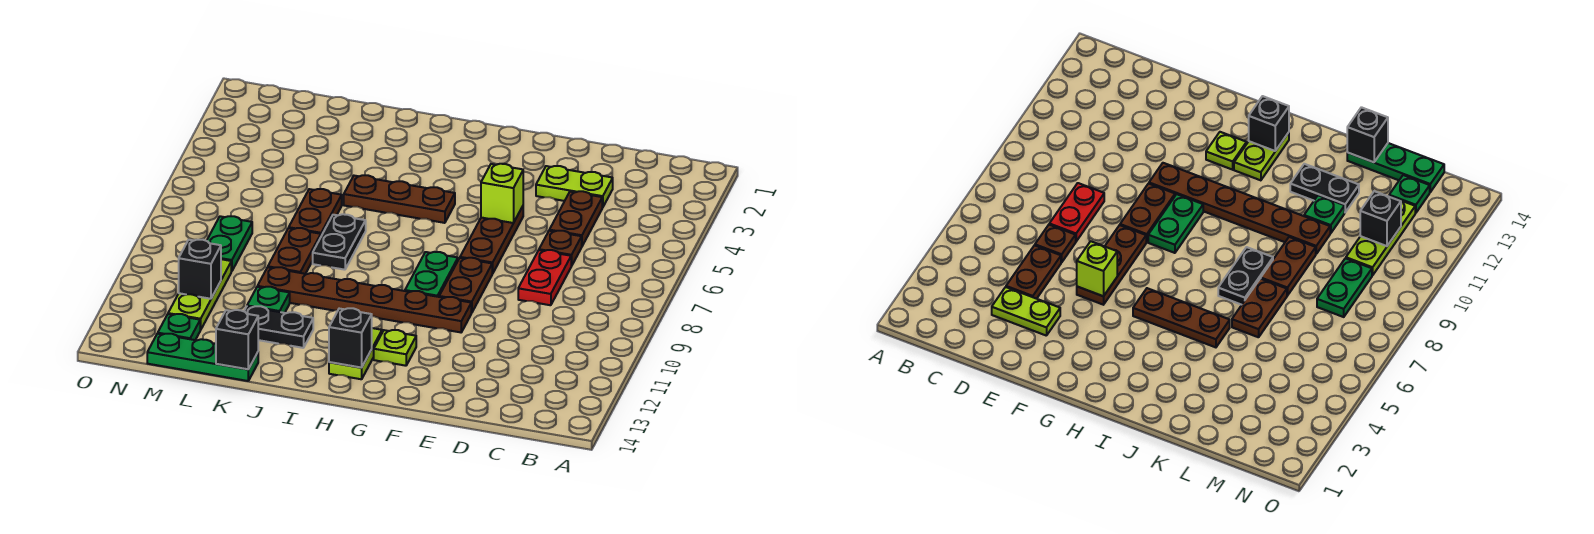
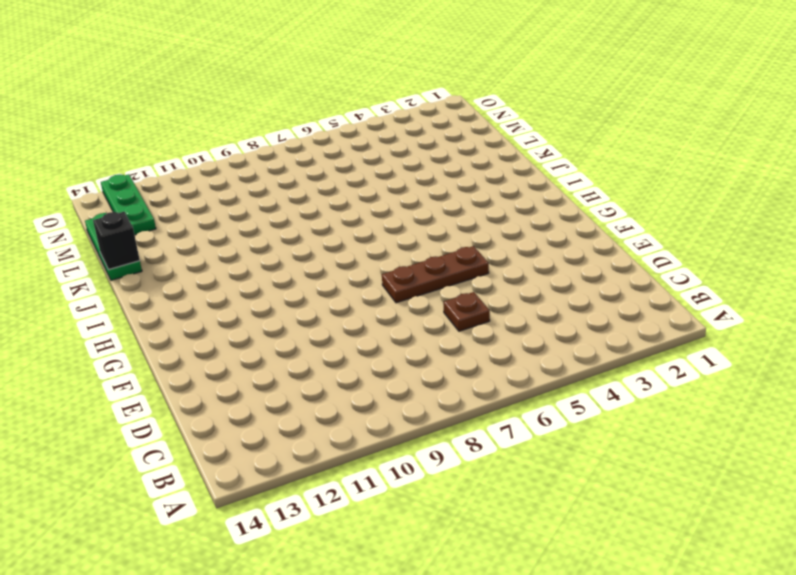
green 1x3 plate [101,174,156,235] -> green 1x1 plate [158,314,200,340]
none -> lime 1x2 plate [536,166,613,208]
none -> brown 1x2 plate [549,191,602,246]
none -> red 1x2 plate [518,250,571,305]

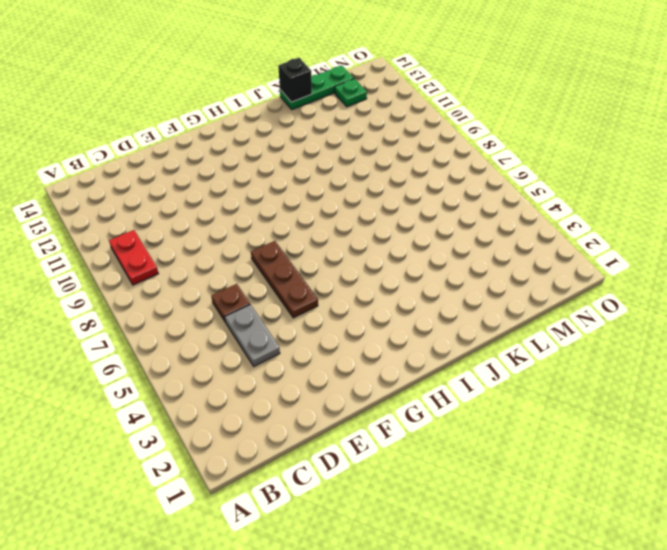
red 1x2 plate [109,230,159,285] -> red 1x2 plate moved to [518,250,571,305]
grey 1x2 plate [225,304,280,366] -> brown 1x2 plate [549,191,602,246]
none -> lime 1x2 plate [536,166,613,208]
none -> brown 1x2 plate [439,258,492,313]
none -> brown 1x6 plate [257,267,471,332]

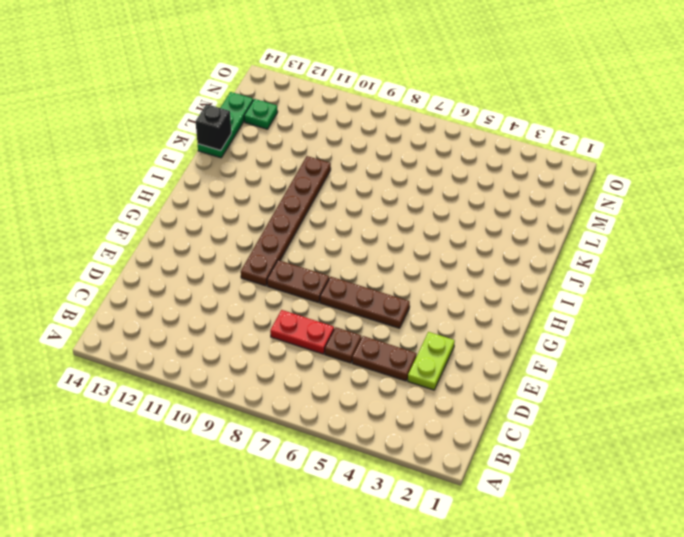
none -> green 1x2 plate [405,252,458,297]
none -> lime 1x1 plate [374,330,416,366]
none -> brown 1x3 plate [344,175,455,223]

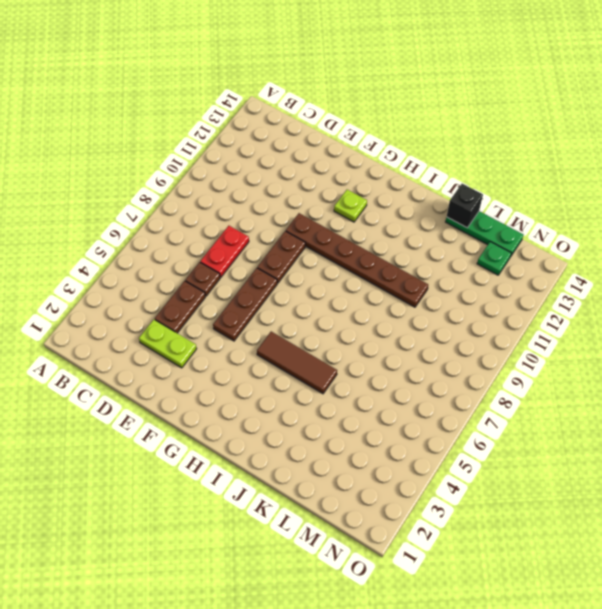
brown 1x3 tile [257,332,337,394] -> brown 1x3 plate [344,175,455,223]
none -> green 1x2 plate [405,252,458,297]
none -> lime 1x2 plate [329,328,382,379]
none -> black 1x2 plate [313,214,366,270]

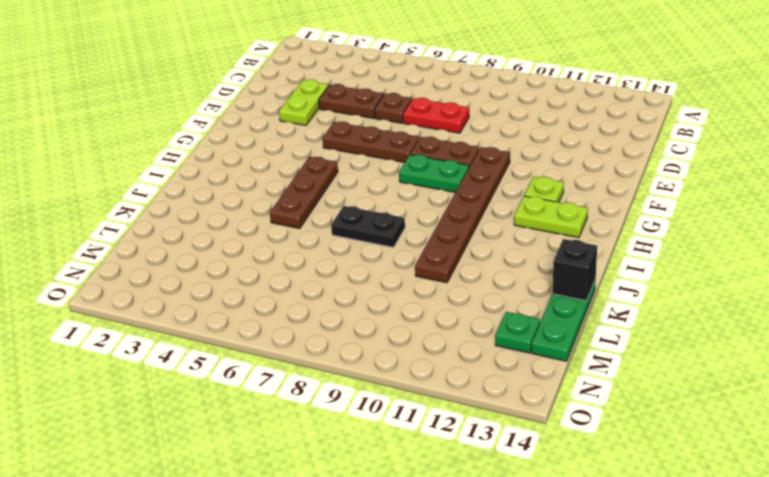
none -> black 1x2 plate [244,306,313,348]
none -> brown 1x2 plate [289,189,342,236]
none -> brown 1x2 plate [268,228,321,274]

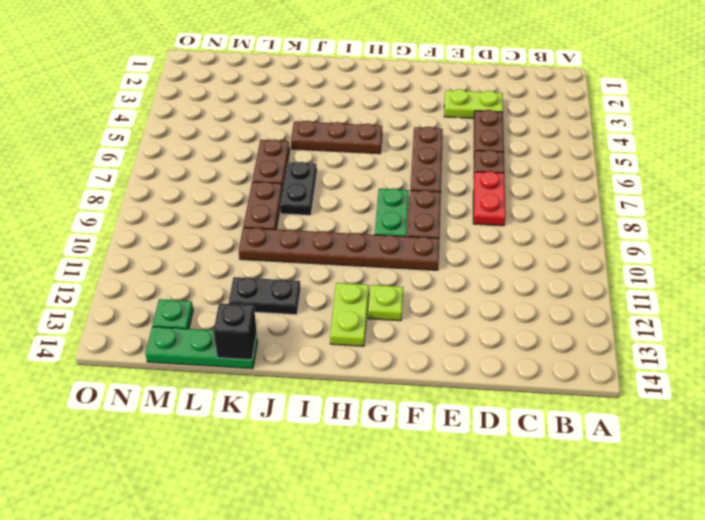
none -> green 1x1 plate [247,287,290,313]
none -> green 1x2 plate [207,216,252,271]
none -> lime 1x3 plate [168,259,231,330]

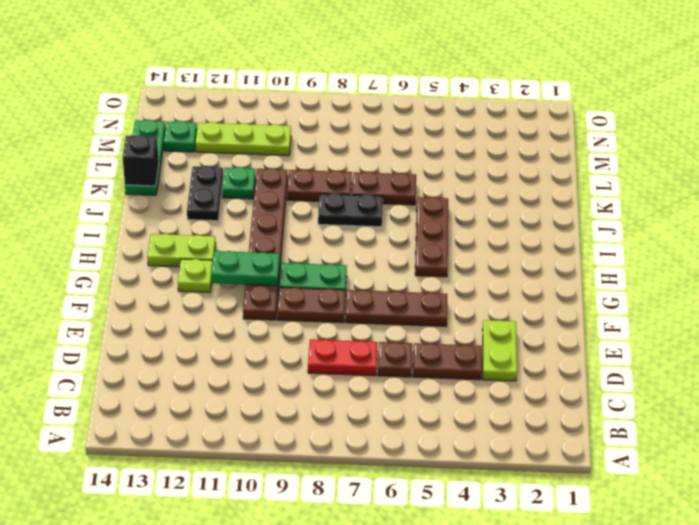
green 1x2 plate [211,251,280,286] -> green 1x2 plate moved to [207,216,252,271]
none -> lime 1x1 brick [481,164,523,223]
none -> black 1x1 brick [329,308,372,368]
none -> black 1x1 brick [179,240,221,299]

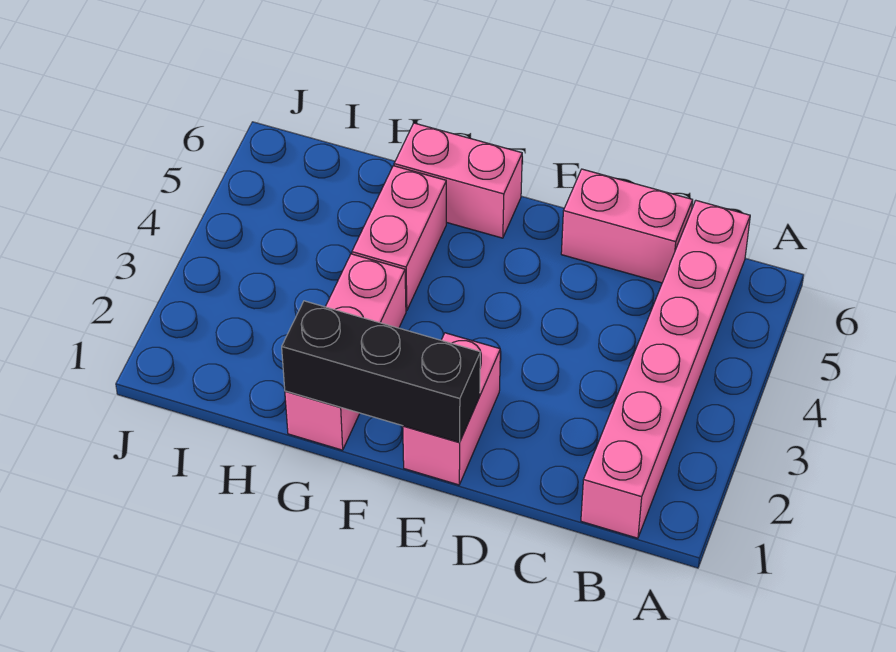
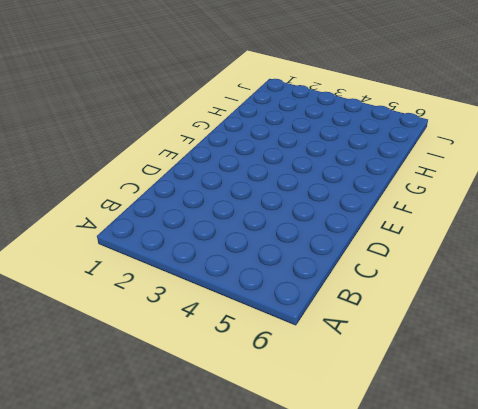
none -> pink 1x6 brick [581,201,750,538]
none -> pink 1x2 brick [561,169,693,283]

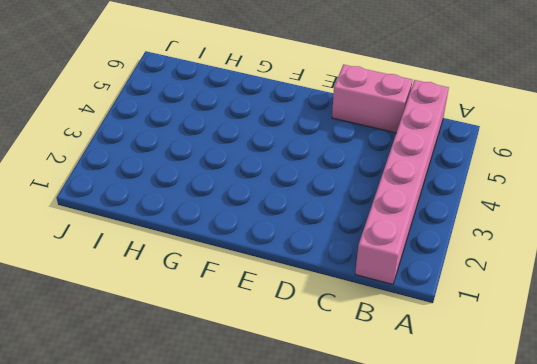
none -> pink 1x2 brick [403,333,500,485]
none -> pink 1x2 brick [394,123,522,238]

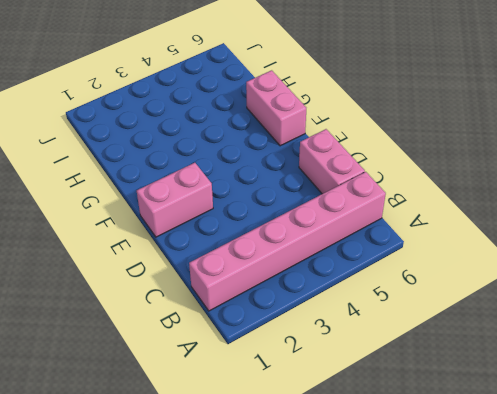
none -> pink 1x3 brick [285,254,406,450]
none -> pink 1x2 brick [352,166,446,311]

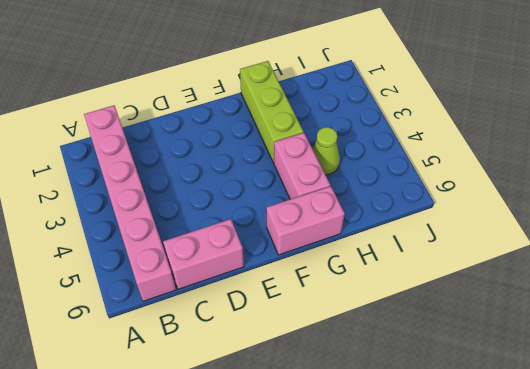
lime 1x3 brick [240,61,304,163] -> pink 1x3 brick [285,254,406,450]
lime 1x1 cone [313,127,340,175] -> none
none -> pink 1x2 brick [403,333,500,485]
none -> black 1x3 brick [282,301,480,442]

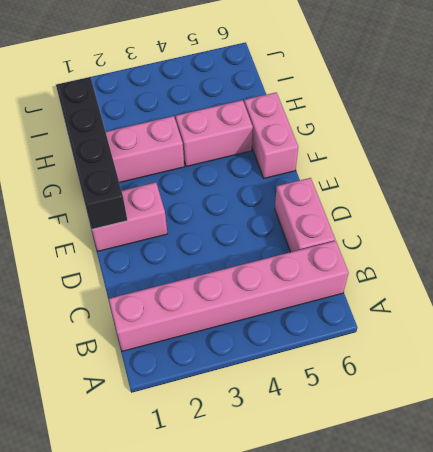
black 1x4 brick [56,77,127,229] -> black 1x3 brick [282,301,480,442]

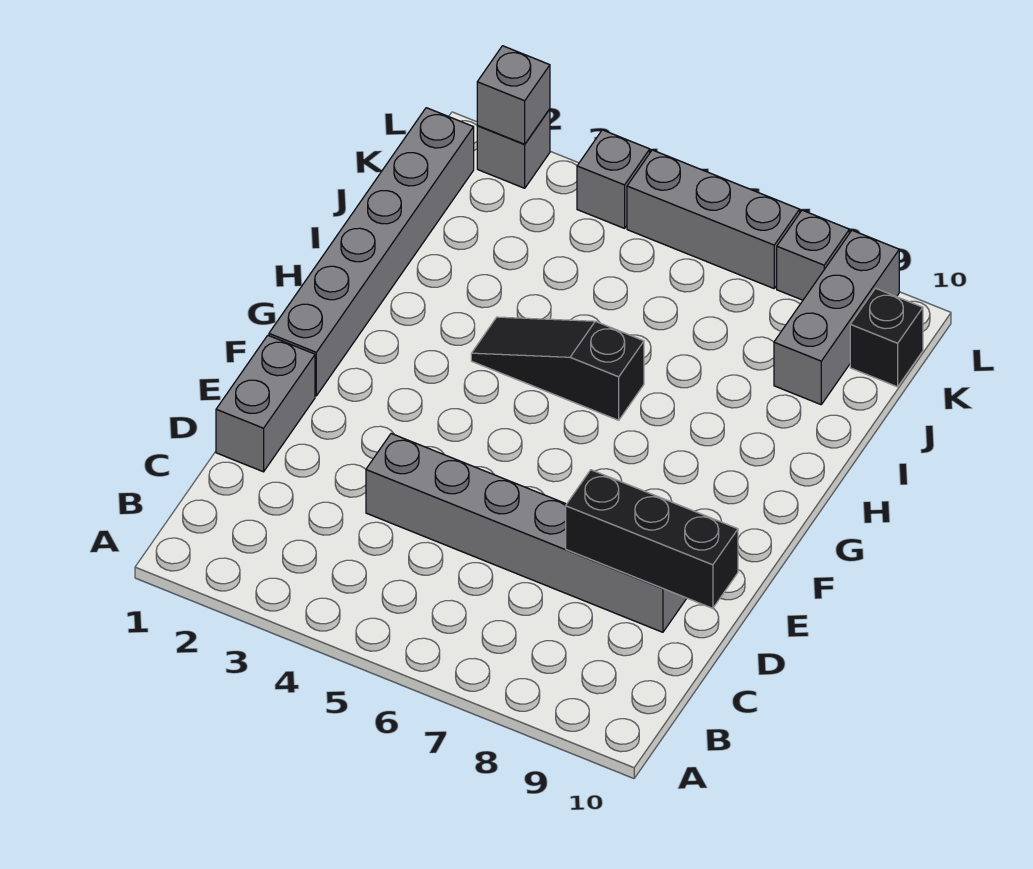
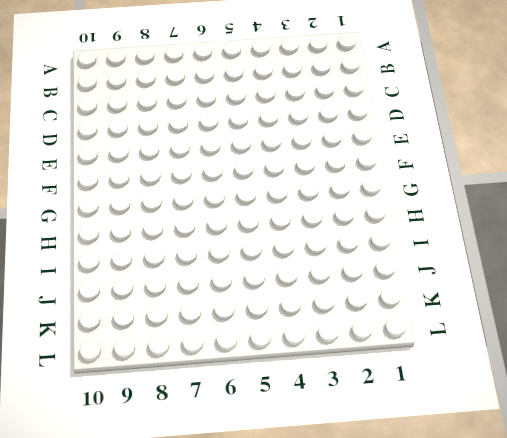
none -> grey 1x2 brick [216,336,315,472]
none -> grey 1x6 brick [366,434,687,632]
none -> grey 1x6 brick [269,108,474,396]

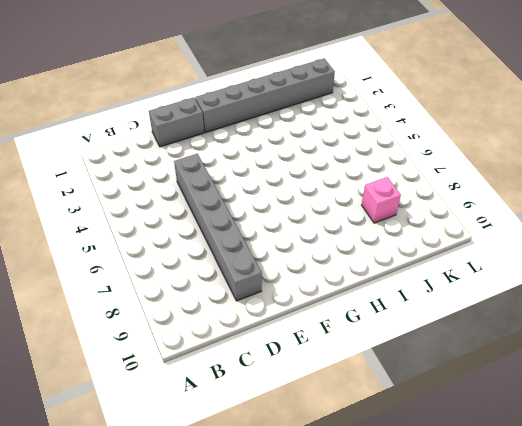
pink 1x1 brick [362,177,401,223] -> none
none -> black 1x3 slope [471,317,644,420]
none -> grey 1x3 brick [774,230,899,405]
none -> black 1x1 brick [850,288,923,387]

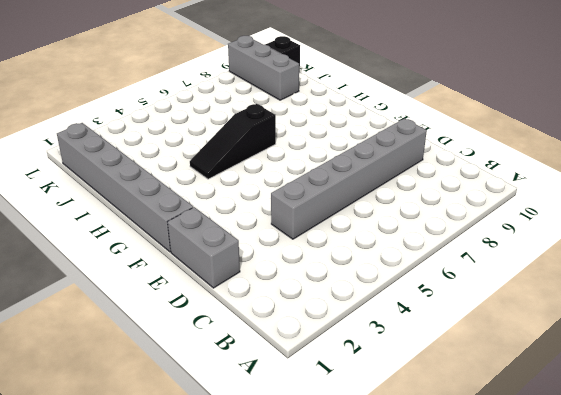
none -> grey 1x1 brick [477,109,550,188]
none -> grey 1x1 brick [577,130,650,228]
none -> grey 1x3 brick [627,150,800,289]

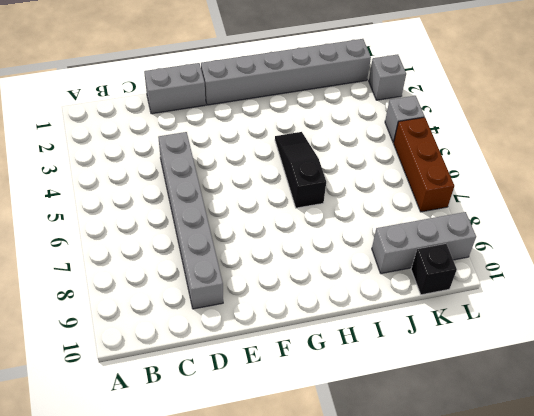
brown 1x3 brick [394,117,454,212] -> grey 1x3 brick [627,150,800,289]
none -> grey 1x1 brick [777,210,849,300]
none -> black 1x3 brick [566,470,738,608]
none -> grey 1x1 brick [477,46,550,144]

════

Problem details ▸ Lines with the word "lime" in them: report all of these from the listing above.

Solution to this exercise ▸
none -> lime 1x2 plate [536,166,613,208]
none -> lime 1x2 plate [536,166,613,208]
none -> lime 1x1 plate [374,330,416,366]
none -> lime 1x2 plate [329,328,382,379]
none -> lime 1x3 plate [168,259,231,330]
none -> lime 1x1 brick [481,164,523,223]
lime 1x3 brick [240,61,304,163] -> pink 1x3 brick [285,254,406,450]
lime 1x1 cone [313,127,340,175] -> none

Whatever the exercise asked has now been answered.